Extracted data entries

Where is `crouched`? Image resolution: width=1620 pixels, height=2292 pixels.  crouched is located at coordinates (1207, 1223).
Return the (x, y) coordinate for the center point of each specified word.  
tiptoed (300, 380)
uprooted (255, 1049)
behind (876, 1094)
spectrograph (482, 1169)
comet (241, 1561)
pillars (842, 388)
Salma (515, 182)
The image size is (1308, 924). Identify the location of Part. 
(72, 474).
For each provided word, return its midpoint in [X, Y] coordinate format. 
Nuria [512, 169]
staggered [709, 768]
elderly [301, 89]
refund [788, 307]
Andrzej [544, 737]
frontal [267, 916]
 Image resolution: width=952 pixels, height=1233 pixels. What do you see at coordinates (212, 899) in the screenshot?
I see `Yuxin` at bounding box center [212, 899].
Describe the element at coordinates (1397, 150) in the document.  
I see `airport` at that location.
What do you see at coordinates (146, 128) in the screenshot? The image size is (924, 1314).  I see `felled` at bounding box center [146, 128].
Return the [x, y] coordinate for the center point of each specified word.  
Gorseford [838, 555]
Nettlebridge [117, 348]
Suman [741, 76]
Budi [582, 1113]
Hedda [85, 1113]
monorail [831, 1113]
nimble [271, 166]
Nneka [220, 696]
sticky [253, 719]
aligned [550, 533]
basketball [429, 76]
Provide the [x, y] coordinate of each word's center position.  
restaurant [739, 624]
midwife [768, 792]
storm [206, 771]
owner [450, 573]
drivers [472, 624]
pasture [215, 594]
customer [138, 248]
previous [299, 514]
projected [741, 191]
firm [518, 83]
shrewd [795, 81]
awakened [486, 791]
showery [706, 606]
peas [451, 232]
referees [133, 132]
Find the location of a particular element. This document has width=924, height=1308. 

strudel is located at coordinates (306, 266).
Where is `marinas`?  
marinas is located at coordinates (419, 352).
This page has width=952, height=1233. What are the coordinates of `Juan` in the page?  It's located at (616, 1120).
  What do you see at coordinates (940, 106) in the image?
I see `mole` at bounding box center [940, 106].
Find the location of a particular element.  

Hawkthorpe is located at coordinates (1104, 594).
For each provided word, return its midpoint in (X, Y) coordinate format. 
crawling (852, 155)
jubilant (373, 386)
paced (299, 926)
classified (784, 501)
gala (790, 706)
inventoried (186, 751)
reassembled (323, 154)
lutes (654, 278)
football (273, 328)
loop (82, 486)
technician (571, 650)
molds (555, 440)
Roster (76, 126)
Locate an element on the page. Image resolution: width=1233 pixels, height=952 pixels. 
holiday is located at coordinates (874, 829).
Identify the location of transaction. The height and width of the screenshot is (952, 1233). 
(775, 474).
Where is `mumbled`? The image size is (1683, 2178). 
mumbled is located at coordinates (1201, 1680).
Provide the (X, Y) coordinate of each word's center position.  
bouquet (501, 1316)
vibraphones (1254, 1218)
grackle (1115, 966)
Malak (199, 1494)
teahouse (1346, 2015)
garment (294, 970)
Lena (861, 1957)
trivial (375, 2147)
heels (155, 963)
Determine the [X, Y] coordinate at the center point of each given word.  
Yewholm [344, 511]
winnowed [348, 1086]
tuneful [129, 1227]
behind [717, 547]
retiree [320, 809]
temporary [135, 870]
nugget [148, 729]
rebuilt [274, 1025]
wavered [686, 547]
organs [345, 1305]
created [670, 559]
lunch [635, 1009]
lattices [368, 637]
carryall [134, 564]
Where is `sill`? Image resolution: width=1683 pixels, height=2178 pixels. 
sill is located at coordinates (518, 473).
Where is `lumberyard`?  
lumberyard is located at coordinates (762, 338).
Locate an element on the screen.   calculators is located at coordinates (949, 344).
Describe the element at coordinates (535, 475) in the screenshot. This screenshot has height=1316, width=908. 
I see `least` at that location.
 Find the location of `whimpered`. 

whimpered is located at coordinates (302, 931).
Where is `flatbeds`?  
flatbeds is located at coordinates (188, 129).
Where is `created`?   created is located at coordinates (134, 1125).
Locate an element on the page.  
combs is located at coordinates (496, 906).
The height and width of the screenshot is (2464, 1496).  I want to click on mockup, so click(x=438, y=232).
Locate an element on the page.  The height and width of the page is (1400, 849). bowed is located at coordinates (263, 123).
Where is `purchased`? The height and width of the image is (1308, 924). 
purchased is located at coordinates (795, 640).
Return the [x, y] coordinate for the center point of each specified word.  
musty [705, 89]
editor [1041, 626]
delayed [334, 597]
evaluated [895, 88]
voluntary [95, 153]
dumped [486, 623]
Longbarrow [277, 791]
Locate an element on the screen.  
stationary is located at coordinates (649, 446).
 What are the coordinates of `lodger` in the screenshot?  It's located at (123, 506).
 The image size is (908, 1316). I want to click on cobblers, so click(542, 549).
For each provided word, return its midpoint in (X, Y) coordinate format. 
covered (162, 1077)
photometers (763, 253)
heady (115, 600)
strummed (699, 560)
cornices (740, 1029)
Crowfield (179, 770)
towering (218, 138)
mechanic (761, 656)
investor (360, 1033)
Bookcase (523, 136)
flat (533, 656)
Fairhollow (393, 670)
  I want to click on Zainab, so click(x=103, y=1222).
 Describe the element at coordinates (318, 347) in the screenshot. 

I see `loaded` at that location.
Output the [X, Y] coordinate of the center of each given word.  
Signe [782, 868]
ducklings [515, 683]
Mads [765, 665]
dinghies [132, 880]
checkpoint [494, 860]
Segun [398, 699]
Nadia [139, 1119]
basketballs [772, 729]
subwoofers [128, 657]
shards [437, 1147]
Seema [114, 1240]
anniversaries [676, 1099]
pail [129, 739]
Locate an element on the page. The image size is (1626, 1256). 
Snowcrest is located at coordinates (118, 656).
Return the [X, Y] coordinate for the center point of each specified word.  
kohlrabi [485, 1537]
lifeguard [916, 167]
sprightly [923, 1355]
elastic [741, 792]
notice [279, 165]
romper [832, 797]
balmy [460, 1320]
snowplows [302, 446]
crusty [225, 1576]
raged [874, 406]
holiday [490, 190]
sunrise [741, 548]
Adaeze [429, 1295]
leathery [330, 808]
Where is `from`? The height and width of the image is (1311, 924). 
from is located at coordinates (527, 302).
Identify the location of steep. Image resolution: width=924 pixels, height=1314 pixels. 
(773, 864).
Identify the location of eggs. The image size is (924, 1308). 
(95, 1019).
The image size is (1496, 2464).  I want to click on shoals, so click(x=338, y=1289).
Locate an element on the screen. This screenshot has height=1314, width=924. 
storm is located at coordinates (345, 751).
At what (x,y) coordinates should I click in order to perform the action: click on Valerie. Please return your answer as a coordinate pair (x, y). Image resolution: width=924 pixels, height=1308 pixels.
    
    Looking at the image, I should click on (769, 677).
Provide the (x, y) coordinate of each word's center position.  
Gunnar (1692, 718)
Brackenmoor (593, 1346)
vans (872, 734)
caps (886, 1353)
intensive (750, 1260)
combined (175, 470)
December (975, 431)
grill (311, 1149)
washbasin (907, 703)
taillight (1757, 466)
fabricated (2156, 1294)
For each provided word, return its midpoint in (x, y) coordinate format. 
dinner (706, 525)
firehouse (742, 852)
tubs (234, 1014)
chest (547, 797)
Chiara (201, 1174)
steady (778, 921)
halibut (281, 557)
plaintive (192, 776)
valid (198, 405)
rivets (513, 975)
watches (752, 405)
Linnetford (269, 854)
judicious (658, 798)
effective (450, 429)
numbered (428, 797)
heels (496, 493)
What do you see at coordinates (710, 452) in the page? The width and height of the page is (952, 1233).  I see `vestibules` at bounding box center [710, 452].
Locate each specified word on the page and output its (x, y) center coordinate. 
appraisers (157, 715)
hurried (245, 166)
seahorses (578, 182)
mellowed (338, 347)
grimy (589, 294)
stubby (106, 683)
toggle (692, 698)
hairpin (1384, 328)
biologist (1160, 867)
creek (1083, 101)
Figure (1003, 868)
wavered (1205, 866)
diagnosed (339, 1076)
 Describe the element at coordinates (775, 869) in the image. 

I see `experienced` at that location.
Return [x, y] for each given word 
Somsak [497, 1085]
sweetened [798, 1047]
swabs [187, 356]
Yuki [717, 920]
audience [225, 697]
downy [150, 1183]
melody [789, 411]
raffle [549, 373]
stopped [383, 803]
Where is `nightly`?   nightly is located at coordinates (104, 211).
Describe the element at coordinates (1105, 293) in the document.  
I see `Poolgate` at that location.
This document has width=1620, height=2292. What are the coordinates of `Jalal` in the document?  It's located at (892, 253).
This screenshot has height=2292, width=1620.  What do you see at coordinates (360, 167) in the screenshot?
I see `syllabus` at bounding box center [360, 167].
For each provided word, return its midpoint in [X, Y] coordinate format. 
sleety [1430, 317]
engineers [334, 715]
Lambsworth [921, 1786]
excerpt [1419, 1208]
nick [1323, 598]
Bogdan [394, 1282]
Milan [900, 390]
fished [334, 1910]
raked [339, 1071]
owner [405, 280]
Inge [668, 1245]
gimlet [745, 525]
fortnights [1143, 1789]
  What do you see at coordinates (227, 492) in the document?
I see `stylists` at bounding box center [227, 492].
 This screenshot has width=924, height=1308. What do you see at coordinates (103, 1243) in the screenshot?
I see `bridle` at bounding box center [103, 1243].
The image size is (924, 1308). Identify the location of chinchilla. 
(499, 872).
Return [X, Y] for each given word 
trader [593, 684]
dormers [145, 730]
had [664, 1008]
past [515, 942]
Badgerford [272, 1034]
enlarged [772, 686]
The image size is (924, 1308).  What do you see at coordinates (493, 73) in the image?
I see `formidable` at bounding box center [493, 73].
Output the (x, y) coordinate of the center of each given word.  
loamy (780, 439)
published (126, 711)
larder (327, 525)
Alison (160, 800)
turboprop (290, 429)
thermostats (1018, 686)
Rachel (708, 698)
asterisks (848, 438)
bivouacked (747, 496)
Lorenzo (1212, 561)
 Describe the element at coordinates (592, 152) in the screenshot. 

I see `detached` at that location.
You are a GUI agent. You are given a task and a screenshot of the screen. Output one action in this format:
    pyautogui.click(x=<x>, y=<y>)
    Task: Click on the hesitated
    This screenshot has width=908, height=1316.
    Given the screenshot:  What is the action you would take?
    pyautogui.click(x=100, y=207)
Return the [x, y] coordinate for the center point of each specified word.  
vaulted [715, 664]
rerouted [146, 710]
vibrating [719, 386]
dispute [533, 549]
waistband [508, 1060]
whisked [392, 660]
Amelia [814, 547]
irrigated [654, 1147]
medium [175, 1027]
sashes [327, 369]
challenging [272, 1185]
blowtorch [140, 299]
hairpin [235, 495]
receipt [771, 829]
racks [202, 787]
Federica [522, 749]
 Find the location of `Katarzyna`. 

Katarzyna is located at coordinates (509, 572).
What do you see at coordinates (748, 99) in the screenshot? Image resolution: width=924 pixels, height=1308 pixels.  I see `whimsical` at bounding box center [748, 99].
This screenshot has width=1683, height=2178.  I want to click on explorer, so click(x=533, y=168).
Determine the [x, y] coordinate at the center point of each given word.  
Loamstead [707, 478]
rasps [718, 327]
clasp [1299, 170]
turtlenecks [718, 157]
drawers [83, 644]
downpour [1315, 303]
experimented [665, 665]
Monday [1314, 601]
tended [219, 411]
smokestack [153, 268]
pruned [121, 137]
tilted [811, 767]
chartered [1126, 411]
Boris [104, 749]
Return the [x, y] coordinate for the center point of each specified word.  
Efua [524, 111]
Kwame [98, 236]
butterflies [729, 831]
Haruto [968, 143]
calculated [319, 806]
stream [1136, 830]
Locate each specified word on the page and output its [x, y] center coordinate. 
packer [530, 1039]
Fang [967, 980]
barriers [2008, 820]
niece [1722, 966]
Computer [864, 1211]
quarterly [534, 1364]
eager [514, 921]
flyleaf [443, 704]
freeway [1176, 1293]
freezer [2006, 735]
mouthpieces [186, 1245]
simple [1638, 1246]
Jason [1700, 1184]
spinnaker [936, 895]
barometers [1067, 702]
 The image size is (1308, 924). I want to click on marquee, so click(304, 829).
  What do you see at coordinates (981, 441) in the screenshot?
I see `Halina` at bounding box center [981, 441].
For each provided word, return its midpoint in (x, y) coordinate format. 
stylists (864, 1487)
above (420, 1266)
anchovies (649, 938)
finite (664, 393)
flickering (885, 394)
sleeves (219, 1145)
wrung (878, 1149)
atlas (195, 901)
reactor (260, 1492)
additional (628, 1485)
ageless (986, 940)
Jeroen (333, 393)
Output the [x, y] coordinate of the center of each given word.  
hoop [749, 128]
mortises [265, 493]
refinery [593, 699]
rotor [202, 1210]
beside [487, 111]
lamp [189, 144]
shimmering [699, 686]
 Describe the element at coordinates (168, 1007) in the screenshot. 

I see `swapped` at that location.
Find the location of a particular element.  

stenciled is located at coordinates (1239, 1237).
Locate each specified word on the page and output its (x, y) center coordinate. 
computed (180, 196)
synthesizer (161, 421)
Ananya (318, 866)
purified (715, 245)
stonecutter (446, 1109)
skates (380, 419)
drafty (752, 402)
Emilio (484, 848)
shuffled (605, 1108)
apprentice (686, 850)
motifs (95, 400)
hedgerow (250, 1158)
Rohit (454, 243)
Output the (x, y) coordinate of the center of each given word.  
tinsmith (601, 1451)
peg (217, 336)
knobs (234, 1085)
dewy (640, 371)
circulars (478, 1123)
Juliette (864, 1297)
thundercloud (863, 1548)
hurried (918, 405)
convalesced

» **EXERCISE BRIEF**
Gather every line of the material above that contains the word "Determine" and copy each of those lines in full. Upper and lower case count, so match the word only where it has the same capital letters.

» **WORKED ANSWER**
Determine the [X, Y] coordinate at the center point of each given word.  
Determine the [x, y] coordinate at the center point of each given word.  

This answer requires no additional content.